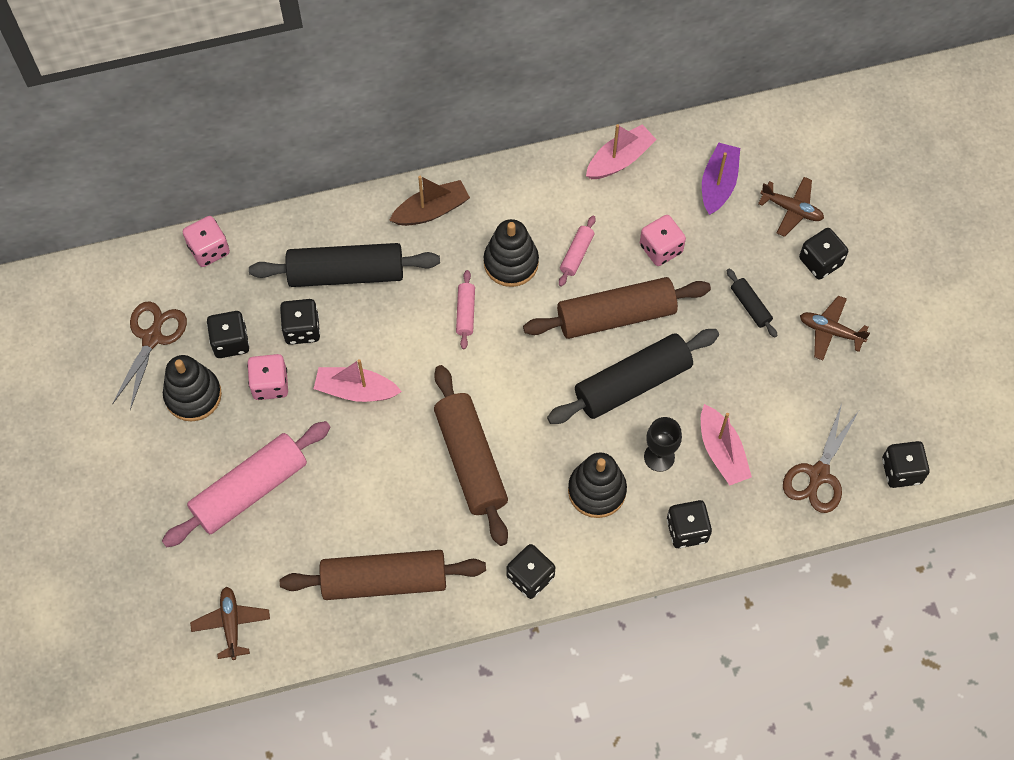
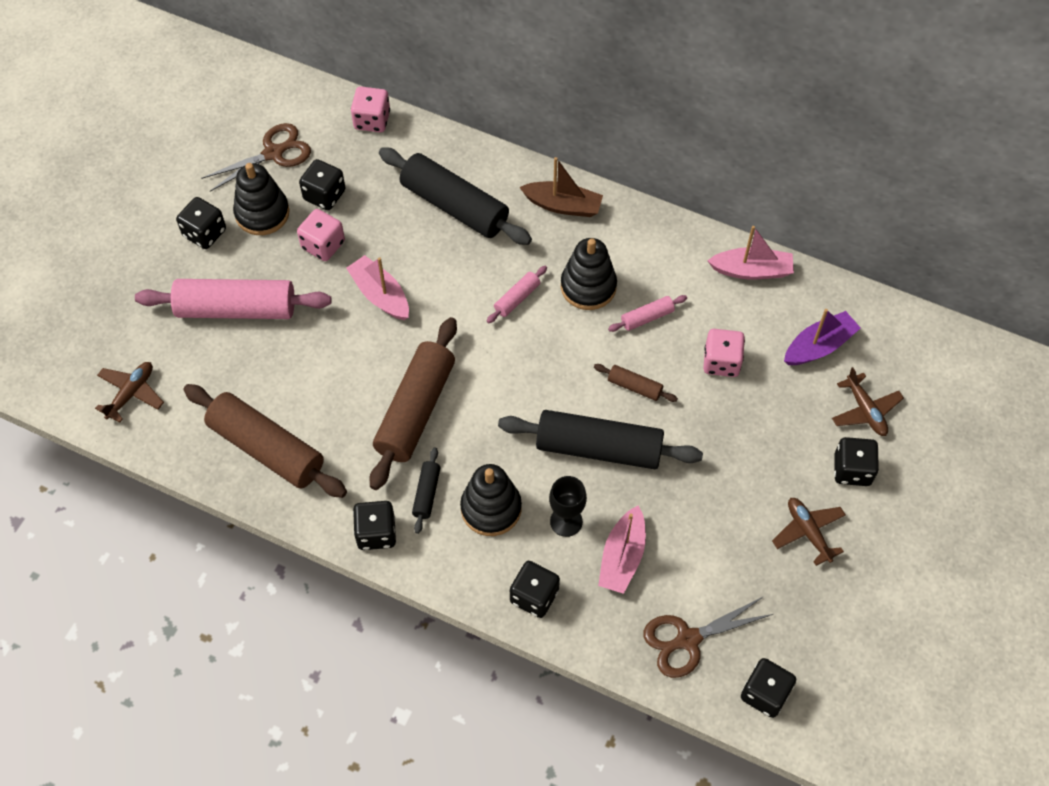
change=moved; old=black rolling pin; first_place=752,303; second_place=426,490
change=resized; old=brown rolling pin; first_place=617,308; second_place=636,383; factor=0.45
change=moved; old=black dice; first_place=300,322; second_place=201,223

◆ TASK DIRECTIONS
Restate exactly each line of the data from the one bearing "change=resized; old=brown rolling" to the end, and add nothing.

◆ YOUR RESPONSE
change=resized; old=brown rolling pin; first_place=617,308; second_place=636,383; factor=0.45
change=moved; old=black dice; first_place=300,322; second_place=201,223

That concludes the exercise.